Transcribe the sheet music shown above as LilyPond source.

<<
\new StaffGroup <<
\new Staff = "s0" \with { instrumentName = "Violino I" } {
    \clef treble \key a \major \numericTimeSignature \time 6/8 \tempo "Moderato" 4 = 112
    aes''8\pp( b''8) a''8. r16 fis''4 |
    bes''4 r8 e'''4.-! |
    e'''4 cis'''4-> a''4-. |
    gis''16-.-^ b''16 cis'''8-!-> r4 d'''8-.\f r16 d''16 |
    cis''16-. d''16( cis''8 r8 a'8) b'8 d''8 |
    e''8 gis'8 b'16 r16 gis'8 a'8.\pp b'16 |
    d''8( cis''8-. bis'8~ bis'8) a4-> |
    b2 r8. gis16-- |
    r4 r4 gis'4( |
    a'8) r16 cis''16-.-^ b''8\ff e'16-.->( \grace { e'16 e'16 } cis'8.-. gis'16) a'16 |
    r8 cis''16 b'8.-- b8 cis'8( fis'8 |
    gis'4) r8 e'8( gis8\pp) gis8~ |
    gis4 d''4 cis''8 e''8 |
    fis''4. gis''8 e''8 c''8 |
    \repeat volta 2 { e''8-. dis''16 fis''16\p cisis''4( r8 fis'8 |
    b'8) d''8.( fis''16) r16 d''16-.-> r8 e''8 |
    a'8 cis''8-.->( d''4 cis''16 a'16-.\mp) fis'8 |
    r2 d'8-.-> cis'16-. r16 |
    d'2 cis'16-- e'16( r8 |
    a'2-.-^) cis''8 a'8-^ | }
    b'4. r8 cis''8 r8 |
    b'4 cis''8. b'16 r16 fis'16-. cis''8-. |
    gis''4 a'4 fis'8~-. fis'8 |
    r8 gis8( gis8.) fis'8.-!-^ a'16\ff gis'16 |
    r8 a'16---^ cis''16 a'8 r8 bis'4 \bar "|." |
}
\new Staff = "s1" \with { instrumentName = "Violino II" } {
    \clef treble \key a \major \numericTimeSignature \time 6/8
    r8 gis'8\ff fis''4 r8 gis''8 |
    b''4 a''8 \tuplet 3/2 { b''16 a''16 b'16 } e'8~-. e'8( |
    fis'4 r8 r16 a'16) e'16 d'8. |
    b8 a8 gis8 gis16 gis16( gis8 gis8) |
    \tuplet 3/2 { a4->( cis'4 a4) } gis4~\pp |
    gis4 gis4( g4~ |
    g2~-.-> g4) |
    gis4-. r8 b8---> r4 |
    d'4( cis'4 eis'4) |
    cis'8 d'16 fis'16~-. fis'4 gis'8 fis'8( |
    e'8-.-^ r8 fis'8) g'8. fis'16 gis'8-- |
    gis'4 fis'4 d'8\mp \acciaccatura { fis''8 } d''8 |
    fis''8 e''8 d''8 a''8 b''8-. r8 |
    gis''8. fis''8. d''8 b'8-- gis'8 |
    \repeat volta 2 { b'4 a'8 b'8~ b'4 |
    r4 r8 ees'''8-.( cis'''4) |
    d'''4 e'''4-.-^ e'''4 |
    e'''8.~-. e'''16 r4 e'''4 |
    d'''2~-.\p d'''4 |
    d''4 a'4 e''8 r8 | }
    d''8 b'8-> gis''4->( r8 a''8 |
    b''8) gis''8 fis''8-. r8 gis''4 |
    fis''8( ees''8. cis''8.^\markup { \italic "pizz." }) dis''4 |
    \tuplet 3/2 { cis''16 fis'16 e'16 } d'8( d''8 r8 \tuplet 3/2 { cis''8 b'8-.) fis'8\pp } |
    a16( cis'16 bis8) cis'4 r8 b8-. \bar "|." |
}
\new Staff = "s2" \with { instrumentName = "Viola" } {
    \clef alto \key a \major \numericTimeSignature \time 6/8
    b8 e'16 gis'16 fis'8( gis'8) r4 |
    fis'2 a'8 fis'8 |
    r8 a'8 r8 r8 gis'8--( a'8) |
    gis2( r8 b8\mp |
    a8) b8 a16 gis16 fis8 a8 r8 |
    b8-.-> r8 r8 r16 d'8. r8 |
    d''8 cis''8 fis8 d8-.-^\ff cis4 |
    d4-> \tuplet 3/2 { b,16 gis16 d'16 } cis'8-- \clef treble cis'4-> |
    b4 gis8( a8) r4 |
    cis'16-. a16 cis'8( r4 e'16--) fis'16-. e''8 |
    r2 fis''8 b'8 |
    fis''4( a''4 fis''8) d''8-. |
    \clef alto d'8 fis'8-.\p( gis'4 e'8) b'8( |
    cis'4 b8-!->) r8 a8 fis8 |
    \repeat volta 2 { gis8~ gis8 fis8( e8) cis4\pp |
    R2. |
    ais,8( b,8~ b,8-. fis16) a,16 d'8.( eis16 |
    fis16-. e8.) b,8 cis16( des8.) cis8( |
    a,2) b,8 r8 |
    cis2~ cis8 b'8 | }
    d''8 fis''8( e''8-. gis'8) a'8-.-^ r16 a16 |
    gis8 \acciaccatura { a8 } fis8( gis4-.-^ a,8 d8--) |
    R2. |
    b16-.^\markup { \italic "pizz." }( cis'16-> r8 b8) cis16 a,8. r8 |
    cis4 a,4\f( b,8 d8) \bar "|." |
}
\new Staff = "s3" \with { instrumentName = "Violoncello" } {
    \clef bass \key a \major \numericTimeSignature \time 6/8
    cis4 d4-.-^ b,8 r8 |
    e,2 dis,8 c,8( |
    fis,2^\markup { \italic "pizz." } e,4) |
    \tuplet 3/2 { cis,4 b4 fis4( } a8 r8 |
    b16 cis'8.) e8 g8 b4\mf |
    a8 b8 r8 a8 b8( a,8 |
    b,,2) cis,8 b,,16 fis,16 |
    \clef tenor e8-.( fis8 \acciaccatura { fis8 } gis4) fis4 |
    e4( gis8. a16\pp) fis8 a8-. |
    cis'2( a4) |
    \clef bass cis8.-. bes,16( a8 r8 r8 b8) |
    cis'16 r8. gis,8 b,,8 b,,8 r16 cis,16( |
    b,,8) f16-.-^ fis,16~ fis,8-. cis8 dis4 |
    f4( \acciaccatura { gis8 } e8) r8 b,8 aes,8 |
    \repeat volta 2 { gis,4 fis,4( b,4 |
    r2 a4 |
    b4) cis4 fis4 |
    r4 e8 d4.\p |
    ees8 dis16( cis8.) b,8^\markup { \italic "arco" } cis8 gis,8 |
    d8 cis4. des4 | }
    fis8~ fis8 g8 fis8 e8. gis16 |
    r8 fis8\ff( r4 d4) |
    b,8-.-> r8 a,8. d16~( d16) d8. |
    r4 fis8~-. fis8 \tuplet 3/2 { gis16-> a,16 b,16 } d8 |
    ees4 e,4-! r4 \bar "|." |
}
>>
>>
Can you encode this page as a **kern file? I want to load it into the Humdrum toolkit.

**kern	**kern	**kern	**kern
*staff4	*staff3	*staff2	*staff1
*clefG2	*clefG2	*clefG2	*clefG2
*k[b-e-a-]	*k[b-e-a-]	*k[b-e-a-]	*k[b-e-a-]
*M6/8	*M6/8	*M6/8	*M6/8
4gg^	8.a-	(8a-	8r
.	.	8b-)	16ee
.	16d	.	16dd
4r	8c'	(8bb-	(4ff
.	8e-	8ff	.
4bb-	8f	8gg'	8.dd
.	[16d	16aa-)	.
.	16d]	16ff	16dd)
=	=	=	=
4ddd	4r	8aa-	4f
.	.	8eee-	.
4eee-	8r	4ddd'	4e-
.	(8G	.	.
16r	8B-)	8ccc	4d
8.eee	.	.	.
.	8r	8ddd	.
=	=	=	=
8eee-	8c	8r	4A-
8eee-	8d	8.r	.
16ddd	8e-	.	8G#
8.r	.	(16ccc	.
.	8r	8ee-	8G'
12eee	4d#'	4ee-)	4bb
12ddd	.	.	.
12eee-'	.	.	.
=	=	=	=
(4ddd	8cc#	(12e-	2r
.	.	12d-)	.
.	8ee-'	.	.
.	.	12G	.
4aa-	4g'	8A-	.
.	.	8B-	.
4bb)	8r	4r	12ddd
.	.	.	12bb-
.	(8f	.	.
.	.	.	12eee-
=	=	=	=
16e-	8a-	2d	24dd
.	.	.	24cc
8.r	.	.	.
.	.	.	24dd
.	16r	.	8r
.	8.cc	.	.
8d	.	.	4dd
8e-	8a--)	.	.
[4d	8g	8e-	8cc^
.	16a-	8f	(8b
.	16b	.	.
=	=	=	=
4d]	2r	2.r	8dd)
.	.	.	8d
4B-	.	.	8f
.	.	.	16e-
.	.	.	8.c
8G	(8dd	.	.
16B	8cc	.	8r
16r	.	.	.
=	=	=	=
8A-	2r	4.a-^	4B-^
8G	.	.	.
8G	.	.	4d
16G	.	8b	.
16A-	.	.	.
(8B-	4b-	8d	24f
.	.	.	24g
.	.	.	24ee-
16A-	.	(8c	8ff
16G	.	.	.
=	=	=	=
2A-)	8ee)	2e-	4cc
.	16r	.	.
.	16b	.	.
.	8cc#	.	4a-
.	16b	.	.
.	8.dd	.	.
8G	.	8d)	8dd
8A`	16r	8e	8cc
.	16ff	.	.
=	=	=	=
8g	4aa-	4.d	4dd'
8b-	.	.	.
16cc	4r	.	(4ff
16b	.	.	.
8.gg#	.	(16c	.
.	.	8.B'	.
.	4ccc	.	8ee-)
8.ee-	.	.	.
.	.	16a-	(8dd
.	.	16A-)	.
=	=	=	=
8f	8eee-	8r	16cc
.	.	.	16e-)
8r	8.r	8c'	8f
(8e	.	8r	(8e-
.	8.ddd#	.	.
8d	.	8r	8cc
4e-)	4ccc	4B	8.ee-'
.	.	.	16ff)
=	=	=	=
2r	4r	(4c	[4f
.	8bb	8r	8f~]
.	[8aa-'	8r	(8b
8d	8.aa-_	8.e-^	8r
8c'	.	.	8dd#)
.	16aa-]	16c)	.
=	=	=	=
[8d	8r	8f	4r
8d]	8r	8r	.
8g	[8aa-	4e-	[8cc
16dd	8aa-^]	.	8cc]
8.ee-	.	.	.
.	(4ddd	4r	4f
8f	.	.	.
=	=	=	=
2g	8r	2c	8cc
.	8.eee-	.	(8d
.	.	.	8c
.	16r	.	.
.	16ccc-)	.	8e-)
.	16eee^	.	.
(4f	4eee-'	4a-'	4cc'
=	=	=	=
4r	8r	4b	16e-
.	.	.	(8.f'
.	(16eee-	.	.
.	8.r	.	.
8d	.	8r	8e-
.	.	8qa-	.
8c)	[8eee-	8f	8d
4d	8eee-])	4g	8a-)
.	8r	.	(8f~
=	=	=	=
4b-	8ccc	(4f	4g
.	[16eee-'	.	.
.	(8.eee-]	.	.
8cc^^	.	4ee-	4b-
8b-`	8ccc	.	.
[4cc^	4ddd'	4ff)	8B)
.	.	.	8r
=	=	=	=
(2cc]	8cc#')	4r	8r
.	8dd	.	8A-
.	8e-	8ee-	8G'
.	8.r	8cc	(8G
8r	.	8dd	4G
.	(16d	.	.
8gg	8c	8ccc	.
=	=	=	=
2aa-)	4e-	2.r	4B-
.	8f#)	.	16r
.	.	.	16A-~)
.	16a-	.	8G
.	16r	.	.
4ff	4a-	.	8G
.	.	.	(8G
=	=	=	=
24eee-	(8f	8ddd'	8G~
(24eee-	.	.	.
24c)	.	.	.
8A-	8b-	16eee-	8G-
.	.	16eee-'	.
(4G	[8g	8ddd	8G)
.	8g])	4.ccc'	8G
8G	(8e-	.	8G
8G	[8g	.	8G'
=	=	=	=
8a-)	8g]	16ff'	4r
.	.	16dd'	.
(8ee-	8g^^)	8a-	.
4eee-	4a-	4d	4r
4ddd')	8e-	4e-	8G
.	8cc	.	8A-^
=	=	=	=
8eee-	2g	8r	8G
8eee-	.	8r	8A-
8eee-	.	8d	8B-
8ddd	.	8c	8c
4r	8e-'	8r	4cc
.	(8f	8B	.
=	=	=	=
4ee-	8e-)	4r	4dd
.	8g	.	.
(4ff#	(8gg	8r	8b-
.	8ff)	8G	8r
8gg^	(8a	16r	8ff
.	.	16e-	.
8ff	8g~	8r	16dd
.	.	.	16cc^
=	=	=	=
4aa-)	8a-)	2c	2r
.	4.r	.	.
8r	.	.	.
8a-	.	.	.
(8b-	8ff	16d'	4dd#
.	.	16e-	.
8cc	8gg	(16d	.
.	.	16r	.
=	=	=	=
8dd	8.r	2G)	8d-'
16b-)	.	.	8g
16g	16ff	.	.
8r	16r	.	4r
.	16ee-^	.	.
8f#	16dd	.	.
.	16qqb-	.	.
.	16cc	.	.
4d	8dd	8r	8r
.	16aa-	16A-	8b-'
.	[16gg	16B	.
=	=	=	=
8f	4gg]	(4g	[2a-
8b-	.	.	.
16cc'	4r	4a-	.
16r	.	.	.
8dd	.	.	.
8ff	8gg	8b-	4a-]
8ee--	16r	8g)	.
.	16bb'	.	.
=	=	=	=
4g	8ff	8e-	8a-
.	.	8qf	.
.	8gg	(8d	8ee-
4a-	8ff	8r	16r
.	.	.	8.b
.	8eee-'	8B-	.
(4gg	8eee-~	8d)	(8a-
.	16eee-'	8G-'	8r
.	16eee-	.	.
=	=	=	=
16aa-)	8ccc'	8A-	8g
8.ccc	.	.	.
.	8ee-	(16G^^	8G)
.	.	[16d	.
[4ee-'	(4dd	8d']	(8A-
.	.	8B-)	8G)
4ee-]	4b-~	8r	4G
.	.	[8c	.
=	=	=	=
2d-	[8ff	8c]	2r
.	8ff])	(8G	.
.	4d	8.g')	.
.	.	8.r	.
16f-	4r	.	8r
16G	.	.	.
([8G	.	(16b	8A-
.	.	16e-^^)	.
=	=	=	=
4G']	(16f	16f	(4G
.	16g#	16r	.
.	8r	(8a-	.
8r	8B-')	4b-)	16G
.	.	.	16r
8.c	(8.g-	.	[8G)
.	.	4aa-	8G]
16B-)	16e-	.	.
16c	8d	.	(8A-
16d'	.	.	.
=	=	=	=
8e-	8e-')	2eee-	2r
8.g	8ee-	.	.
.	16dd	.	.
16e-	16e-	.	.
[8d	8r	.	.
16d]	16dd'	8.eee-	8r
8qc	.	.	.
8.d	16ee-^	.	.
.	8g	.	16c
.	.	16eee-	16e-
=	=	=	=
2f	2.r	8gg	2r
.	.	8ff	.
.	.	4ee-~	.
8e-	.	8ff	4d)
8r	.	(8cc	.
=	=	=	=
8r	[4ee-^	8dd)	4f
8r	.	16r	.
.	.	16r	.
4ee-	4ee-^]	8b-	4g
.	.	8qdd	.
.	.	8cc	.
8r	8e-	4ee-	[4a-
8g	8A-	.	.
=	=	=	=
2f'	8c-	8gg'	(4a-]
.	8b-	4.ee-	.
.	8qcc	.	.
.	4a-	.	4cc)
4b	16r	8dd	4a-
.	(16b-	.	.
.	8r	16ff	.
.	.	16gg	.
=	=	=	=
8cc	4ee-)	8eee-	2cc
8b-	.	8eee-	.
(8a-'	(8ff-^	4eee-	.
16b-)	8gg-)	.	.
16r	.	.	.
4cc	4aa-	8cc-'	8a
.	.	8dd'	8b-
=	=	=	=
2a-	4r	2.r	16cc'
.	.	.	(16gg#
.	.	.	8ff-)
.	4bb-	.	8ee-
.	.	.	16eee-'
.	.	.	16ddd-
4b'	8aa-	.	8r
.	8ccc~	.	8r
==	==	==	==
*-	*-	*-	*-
====
> **TASK GOAL**
Identify each line of the material above that contains the string "repeat" and copy those lines out.

> **EXERCISE OUTPUT**
    \repeat volta 2 { e''8-. dis''16 fis''16\p cisis''4( r8 fis'8 |
    \repeat volta 2 { b'4 a'8 b'8~ b'4 |
    \repeat volta 2 { gis8~ gis8 fis8( e8) cis4\pp |
    \repeat volta 2 { gis,4 fis,4( b,4 |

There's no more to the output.